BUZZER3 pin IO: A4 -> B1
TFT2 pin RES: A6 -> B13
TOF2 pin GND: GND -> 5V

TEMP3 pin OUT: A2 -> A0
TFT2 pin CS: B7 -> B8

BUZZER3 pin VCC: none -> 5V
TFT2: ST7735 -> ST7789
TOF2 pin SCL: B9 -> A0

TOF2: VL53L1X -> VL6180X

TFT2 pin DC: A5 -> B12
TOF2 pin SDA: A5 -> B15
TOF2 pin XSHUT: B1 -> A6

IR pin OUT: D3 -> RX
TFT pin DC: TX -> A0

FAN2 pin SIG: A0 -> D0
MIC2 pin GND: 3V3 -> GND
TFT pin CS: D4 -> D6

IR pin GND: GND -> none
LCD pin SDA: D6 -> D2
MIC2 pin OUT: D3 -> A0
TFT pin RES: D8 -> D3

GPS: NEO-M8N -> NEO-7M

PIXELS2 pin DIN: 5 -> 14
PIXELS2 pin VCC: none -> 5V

##############################

• Exercise requirements: Your task is to transcribe the line containing "LCD pin SDA: D6 -> D2" and every line after it, through the last line of the data, exactly as written and with nothing more.

• Solution for this exercise:
LCD pin SDA: D6 -> D2
MIC2 pin OUT: D3 -> A0
TFT pin RES: D8 -> D3

GPS: NEO-M8N -> NEO-7M

PIXELS2 pin DIN: 5 -> 14
PIXELS2 pin VCC: none -> 5V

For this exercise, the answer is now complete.